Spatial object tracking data
===

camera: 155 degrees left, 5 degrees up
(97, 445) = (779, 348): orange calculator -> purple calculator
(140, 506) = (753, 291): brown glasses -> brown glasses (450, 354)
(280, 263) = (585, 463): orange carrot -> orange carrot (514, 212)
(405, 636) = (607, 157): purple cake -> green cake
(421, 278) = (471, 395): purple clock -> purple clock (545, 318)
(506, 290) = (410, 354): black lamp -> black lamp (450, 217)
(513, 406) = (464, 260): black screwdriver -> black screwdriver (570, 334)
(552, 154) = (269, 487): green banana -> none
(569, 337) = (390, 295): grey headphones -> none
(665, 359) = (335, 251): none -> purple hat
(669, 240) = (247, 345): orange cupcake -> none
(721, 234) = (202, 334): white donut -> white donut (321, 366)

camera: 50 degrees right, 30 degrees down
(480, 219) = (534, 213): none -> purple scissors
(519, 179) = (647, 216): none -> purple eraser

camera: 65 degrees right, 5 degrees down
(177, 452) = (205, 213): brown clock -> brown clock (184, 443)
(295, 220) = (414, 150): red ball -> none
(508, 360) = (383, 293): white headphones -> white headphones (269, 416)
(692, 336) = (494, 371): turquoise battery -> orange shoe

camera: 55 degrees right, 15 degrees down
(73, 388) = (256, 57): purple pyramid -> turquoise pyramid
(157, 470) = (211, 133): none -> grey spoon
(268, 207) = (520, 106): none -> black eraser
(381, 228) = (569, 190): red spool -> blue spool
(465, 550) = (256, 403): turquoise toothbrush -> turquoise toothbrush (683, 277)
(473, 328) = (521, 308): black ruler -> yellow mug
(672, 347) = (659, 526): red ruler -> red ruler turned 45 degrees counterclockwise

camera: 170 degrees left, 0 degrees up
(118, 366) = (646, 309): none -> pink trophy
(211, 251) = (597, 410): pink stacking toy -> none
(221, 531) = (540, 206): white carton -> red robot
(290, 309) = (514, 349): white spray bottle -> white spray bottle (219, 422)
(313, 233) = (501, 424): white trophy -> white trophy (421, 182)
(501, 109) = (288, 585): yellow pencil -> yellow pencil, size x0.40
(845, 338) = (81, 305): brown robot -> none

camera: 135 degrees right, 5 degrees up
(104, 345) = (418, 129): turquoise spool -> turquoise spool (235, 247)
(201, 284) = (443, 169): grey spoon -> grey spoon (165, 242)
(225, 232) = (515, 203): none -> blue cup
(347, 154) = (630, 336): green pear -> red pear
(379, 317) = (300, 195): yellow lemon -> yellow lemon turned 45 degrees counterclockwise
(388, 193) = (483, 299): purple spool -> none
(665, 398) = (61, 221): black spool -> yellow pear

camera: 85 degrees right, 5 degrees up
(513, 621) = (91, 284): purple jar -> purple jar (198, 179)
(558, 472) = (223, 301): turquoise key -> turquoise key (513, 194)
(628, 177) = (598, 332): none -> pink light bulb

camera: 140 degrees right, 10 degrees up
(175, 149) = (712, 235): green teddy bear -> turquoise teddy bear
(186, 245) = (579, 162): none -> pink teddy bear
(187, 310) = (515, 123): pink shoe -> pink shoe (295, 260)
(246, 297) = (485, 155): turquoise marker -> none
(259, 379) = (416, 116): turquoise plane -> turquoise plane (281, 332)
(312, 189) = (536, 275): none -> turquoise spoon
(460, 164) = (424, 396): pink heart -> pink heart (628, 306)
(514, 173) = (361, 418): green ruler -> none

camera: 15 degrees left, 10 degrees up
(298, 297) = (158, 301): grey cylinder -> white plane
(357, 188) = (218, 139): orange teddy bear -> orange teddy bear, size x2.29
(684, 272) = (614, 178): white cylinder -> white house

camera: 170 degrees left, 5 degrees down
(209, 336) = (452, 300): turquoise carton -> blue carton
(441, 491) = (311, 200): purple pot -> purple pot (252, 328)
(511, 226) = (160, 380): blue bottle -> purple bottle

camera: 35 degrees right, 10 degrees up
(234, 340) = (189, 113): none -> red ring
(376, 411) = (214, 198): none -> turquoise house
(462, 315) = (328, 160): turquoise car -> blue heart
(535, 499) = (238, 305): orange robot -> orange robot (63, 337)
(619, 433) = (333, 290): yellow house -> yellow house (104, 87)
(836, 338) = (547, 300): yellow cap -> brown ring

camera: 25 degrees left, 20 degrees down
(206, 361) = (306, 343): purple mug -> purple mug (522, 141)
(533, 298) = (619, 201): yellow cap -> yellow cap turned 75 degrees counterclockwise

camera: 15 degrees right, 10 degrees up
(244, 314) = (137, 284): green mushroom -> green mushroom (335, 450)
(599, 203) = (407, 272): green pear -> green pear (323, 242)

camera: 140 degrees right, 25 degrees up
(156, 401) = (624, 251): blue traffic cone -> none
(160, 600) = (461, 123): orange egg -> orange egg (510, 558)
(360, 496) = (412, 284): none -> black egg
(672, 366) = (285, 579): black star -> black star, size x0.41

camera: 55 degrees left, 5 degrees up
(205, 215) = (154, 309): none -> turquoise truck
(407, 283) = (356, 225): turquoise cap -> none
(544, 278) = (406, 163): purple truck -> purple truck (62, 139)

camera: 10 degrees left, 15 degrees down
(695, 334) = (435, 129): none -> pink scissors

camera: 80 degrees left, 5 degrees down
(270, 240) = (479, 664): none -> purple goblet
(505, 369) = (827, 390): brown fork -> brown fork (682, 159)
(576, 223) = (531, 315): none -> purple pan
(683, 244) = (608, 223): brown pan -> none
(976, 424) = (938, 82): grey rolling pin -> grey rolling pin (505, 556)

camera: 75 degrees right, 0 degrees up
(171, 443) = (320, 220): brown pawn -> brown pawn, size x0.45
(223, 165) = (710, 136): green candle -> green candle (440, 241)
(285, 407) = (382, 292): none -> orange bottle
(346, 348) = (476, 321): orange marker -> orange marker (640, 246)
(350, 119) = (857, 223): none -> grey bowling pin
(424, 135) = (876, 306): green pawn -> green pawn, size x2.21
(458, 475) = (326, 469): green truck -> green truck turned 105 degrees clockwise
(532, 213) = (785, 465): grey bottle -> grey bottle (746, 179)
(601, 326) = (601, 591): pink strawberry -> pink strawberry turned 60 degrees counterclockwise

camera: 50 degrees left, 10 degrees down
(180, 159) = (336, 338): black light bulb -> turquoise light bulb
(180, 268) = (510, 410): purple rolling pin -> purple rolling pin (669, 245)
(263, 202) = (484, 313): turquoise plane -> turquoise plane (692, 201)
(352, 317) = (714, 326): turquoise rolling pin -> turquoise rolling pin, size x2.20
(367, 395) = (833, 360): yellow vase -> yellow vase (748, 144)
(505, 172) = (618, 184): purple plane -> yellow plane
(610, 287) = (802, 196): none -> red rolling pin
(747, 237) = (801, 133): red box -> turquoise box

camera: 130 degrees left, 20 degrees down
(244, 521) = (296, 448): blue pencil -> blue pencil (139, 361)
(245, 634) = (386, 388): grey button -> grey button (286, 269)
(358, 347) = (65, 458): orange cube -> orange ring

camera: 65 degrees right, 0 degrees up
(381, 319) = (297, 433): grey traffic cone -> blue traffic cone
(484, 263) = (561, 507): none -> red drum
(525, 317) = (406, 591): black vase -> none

===

• [Activity] Please retype, with no changes, the lines that run from the first line of the entries to the line with "(280, 263) = (585, 463): orange", both ends included.

• [Written reply]
camera: 155 degrees left, 5 degrees up
(97, 445) = (779, 348): orange calculator -> purple calculator
(140, 506) = (753, 291): brown glasses -> brown glasses (450, 354)
(280, 263) = (585, 463): orange carrot -> orange carrot (514, 212)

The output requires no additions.